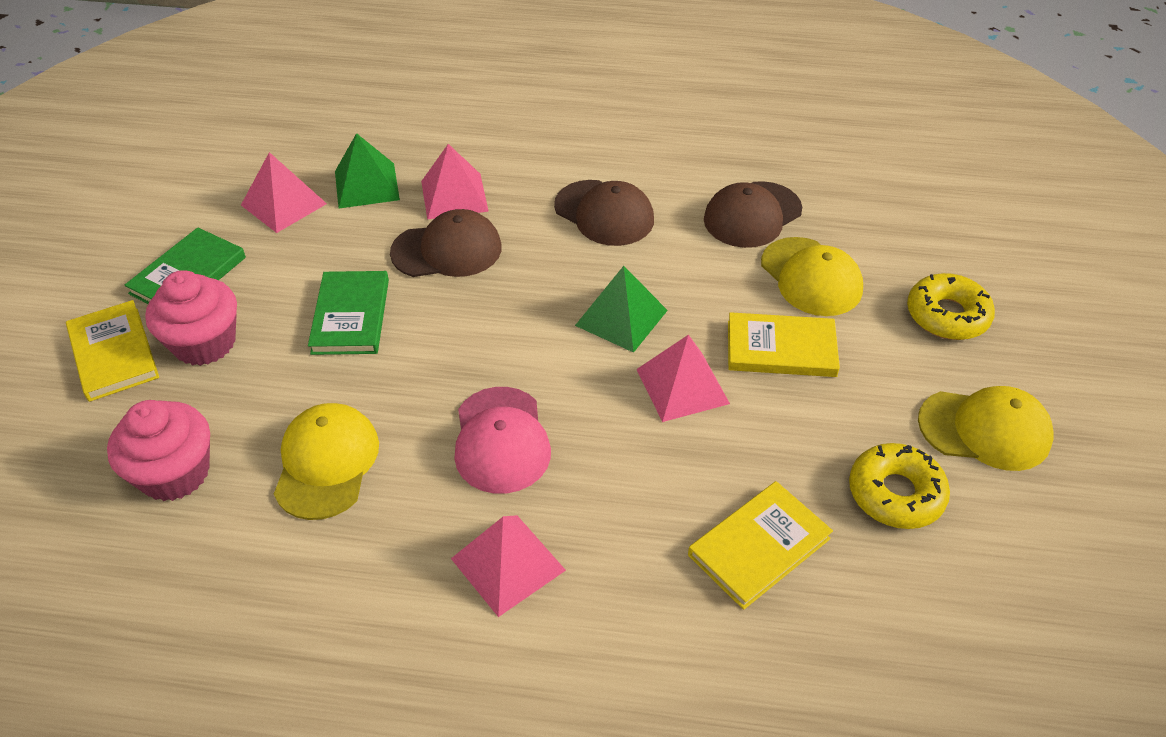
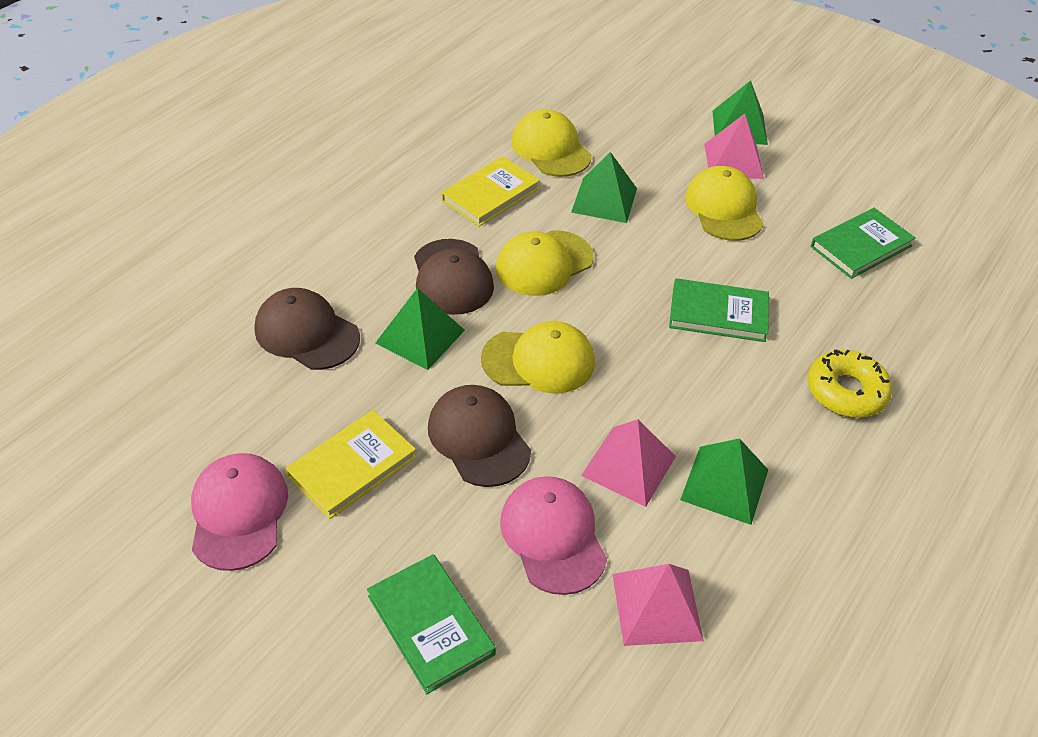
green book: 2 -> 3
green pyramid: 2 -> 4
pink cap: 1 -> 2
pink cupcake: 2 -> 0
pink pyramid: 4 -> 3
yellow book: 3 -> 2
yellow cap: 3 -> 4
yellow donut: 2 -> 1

━━━━━━━━━━━━━━━━

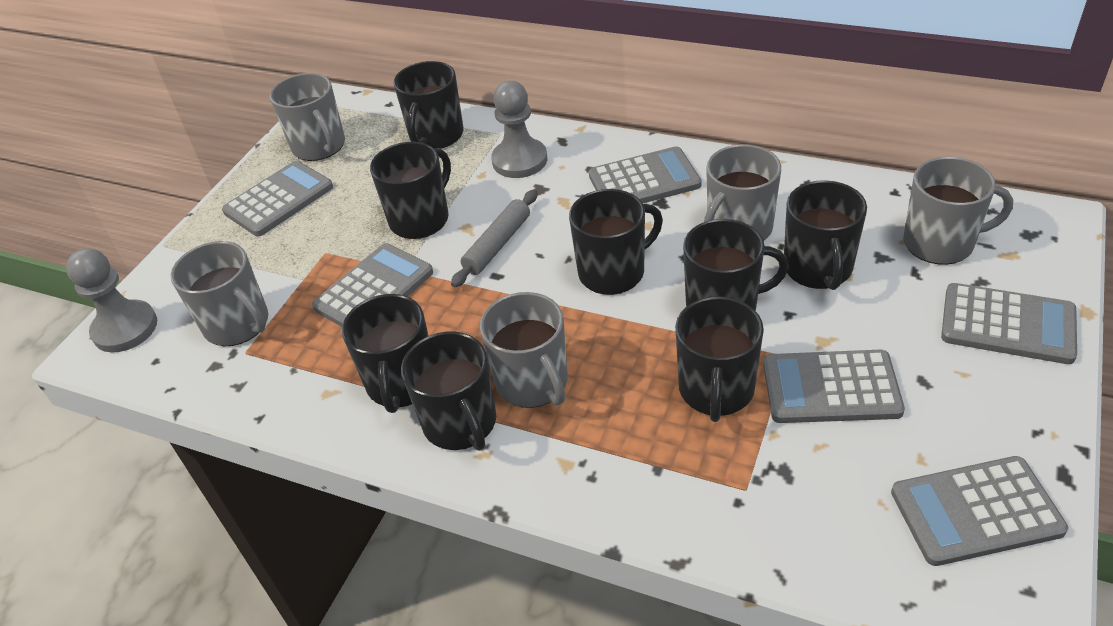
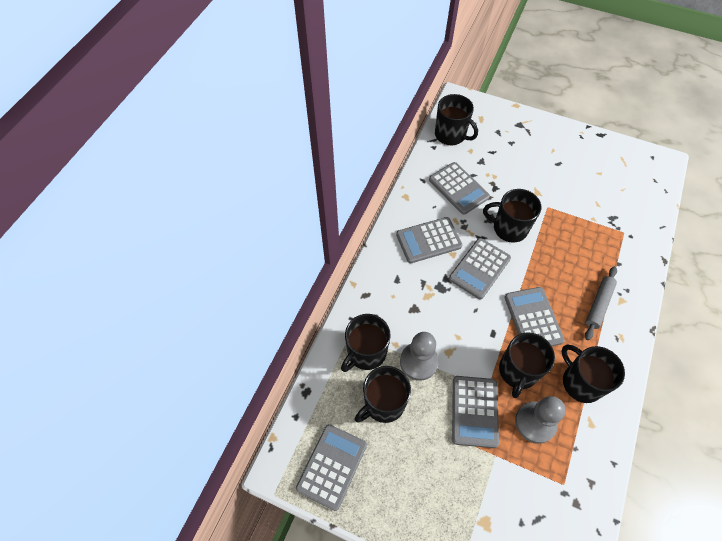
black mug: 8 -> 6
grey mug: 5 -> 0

━━━━━━━━━━━━━━━━

◆ What you need to do: All that is wanted is the number of lines in the records that include the string "yellow".

◆ Your response: 3